- **Stated task**:
Copy the text lines of the records below word for word, leaving out every picture.

- **Records from a dataset**:
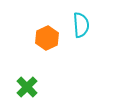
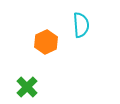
orange hexagon: moved 1 px left, 4 px down
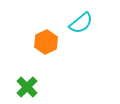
cyan semicircle: moved 2 px up; rotated 55 degrees clockwise
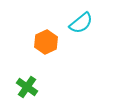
green cross: rotated 10 degrees counterclockwise
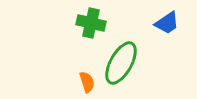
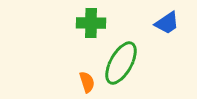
green cross: rotated 12 degrees counterclockwise
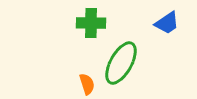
orange semicircle: moved 2 px down
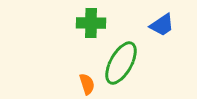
blue trapezoid: moved 5 px left, 2 px down
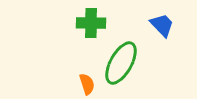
blue trapezoid: rotated 100 degrees counterclockwise
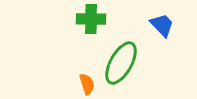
green cross: moved 4 px up
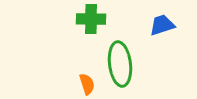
blue trapezoid: rotated 64 degrees counterclockwise
green ellipse: moved 1 px left, 1 px down; rotated 36 degrees counterclockwise
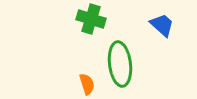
green cross: rotated 16 degrees clockwise
blue trapezoid: rotated 60 degrees clockwise
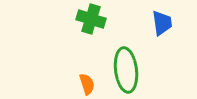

- **Exercise answer**:
orange hexagon: moved 1 px left, 4 px down
cyan semicircle: moved 2 px up; rotated 55 degrees clockwise
green cross: rotated 10 degrees counterclockwise
green cross: rotated 12 degrees counterclockwise
orange semicircle: moved 2 px down
blue trapezoid: moved 5 px left, 2 px down
blue trapezoid: rotated 100 degrees counterclockwise
green cross: moved 4 px up
blue trapezoid: rotated 64 degrees counterclockwise
green ellipse: moved 1 px left, 1 px down; rotated 36 degrees counterclockwise
green cross: rotated 16 degrees clockwise
blue trapezoid: rotated 60 degrees clockwise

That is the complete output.